Your assignment –
Repeat exactly the lines that run from the one containing "black trapezoid: (165, 397)" to the end of the data, and leave out all others.
------------------------------------
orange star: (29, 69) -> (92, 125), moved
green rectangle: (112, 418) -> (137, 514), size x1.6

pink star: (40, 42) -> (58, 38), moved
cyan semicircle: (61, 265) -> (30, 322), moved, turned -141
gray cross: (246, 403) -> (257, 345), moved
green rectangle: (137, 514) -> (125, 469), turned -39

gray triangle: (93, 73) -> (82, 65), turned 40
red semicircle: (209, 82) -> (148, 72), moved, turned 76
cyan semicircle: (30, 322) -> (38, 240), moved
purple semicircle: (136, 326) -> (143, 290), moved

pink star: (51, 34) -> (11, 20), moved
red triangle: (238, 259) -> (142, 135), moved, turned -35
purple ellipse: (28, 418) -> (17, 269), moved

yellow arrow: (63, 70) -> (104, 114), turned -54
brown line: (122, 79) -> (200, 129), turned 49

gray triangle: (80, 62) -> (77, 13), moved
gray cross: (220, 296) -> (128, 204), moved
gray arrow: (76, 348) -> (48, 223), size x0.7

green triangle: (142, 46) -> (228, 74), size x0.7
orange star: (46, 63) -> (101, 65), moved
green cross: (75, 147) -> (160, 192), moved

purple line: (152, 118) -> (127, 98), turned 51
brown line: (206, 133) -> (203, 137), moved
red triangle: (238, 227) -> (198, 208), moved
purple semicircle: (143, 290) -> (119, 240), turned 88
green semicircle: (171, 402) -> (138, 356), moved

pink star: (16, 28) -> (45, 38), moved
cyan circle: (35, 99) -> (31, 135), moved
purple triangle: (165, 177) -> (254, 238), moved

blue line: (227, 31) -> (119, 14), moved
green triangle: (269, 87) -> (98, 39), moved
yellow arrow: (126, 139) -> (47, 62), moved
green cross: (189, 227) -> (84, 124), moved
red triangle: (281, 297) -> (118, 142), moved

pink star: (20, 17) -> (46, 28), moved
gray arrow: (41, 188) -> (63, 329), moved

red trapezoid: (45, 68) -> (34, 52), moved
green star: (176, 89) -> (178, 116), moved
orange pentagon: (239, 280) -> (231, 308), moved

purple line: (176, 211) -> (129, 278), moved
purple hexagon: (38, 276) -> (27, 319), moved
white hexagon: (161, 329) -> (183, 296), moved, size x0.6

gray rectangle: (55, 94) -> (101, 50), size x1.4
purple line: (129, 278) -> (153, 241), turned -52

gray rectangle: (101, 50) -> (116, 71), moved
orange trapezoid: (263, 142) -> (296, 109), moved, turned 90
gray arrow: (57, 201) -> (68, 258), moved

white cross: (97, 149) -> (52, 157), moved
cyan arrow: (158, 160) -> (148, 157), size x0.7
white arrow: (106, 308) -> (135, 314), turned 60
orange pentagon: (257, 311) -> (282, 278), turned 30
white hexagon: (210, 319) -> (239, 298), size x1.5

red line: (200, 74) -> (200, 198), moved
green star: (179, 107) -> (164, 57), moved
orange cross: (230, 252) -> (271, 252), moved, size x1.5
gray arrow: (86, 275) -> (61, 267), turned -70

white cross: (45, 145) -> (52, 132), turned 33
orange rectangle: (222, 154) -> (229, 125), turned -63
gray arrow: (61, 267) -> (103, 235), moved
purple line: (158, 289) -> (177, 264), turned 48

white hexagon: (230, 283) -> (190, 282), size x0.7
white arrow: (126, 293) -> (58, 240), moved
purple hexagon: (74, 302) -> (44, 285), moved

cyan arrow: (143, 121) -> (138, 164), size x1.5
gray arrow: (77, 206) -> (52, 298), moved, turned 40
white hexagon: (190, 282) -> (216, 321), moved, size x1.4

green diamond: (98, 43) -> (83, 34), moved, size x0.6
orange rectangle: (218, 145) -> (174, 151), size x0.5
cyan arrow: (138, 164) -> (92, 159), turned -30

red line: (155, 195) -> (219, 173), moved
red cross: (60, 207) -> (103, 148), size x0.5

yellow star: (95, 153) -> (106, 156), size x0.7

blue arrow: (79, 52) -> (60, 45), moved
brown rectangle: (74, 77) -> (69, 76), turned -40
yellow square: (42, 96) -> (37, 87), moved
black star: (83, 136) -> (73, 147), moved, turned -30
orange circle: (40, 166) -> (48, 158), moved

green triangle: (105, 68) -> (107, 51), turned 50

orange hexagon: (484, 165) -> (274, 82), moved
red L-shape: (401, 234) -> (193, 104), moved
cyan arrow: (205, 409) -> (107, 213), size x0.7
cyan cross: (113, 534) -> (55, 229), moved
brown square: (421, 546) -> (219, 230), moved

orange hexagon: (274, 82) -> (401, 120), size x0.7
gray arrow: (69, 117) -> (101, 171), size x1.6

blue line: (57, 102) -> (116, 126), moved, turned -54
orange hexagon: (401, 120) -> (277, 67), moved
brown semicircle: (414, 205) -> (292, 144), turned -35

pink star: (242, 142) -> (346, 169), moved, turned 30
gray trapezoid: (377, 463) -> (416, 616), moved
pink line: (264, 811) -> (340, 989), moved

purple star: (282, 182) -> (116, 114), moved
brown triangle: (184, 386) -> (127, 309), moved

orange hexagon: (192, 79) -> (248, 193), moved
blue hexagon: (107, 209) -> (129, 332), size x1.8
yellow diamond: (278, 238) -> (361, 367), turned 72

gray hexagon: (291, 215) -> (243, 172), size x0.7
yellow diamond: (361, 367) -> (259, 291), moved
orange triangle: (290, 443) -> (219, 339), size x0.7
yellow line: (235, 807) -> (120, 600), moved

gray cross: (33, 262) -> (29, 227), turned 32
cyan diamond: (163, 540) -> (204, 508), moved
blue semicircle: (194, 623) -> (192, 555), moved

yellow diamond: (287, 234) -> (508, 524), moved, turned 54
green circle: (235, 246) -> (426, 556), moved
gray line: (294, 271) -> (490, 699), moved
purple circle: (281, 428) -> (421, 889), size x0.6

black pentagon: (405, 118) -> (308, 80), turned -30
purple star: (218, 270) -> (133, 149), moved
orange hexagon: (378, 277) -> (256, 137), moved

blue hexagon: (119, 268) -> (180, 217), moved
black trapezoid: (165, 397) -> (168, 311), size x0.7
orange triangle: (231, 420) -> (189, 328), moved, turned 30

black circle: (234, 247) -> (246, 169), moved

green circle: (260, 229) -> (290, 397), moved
------------------------------------
Output for this exercise –
black trapezoid: (165, 397) -> (168, 311), size x0.7
orange triangle: (231, 420) -> (189, 328), moved, turned 30

black circle: (234, 247) -> (246, 169), moved

green circle: (260, 229) -> (290, 397), moved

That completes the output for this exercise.